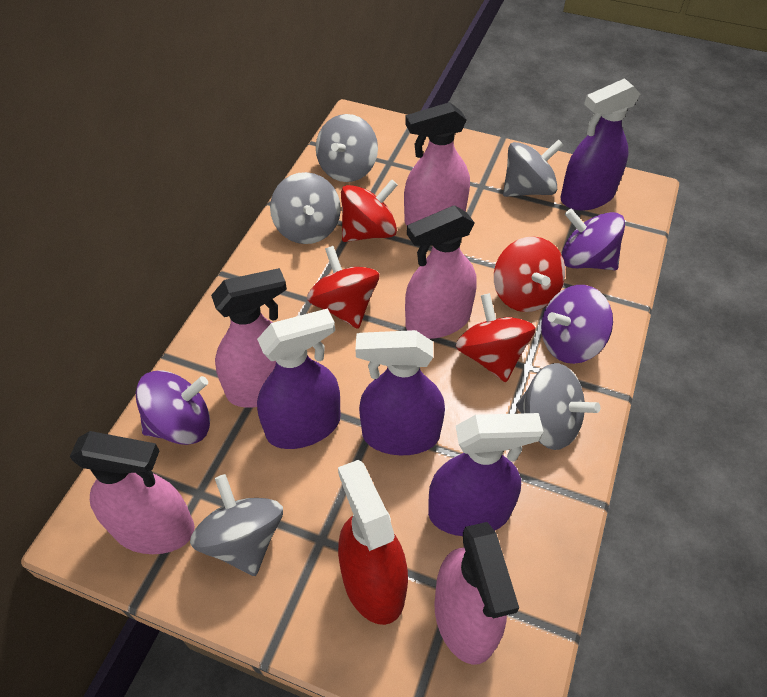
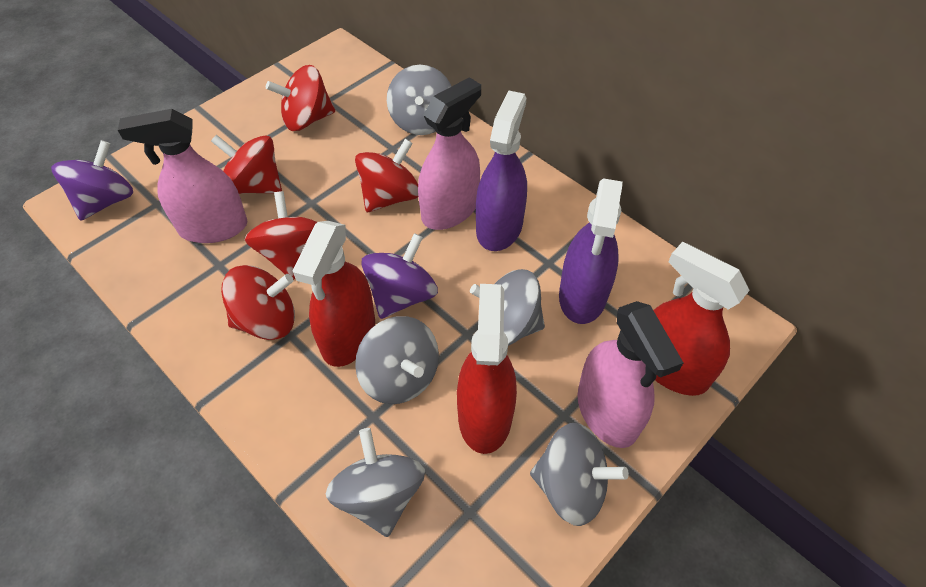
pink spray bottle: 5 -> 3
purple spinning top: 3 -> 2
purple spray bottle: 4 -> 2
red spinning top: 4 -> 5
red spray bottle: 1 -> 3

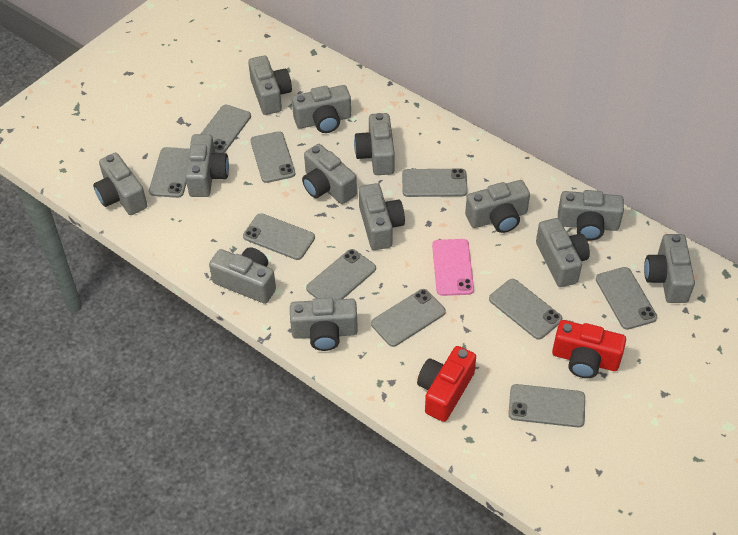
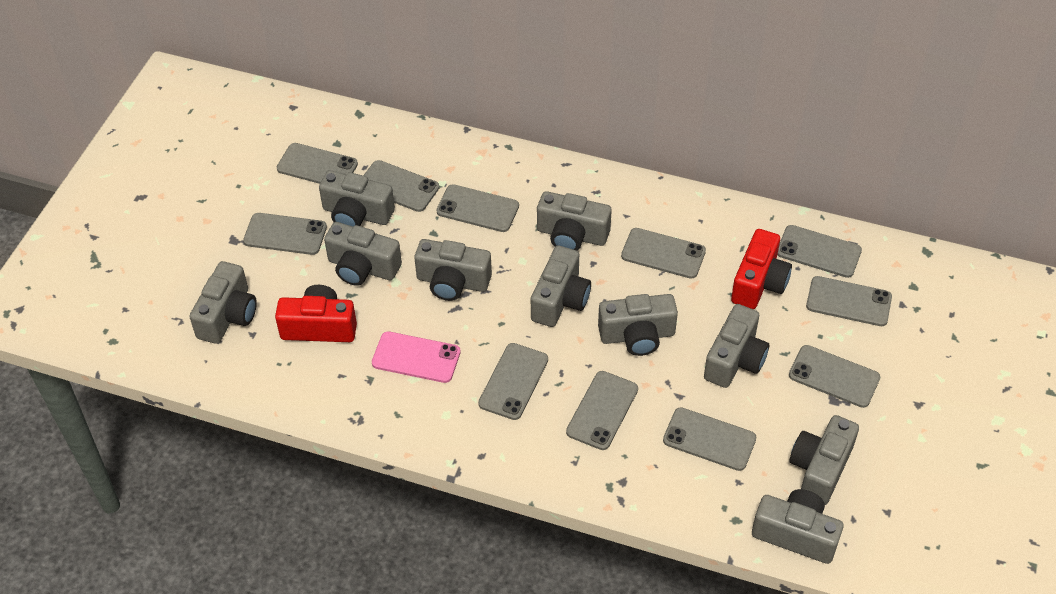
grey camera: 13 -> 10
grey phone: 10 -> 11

----------

### What is needed
With the pictures left aside, write out all of the records above exactly.

### Reply
pink spray bottle: 5 -> 3
purple spinning top: 3 -> 2
purple spray bottle: 4 -> 2
red spinning top: 4 -> 5
red spray bottle: 1 -> 3

grey camera: 13 -> 10
grey phone: 10 -> 11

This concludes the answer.